● DESCRIPTION OF THE TASK:
Give back exactly the lines from the one that includes "Q2: PNP BC557" to the last line below, both included, and no further lines.

Before-and-after change records
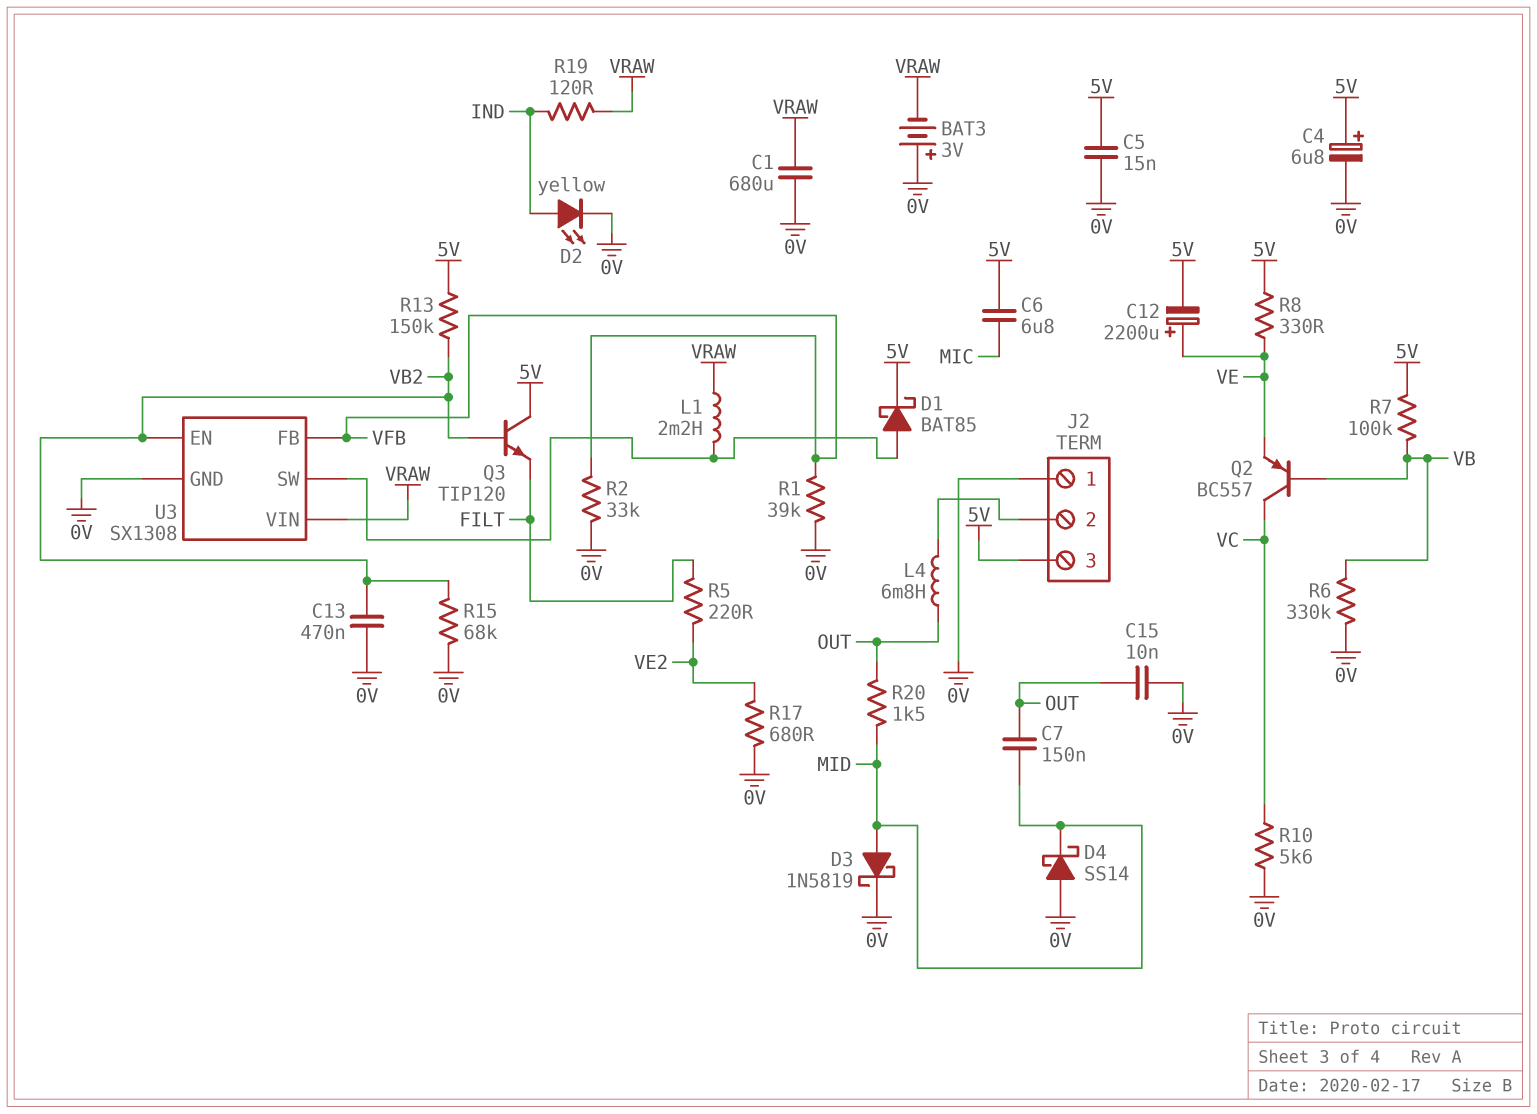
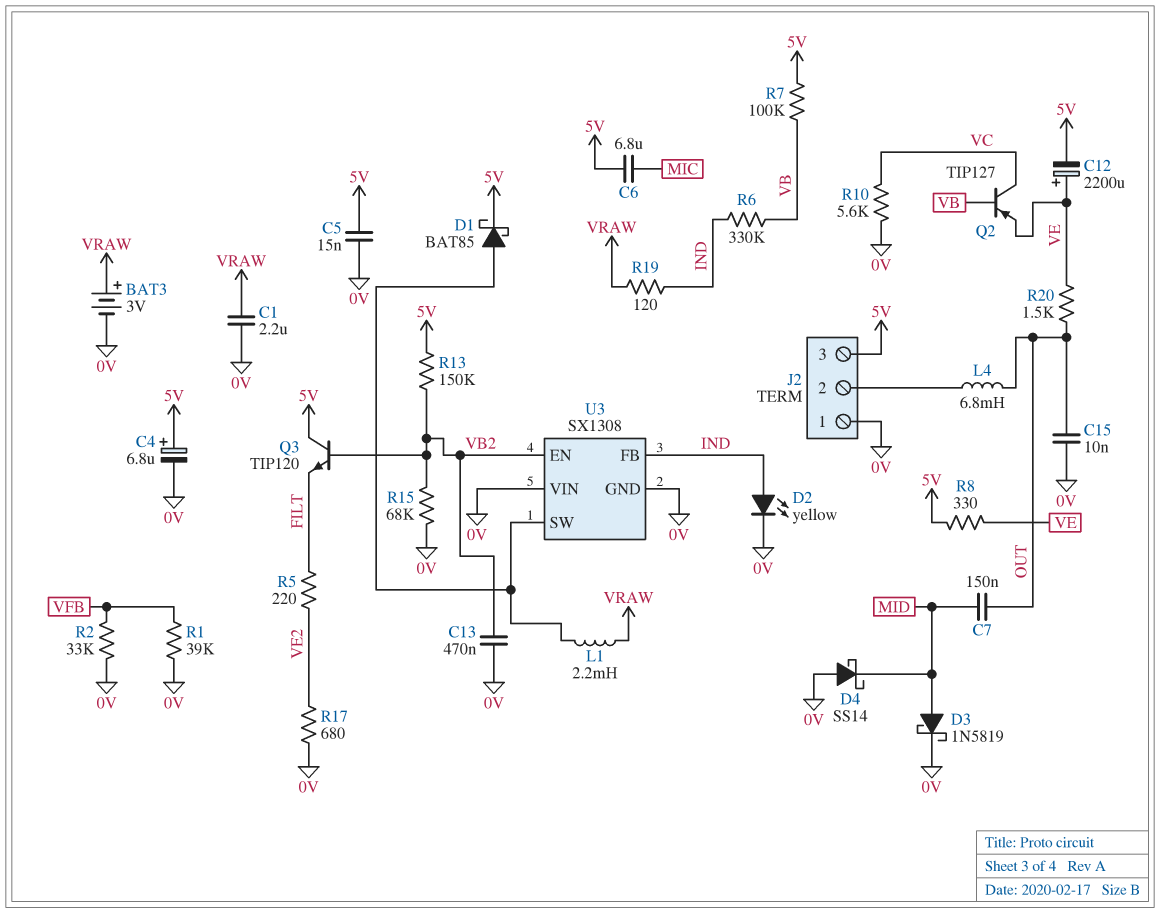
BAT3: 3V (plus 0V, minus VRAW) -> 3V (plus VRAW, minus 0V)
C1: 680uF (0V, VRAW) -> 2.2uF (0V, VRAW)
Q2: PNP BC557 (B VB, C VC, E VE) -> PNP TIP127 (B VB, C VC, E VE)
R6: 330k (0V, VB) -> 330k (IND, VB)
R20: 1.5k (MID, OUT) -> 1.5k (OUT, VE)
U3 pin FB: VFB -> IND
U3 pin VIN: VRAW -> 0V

● SOLUTION:
Q2: PNP BC557 (B VB, C VC, E VE) -> PNP TIP127 (B VB, C VC, E VE)
R6: 330k (0V, VB) -> 330k (IND, VB)
R20: 1.5k (MID, OUT) -> 1.5k (OUT, VE)
U3 pin FB: VFB -> IND
U3 pin VIN: VRAW -> 0V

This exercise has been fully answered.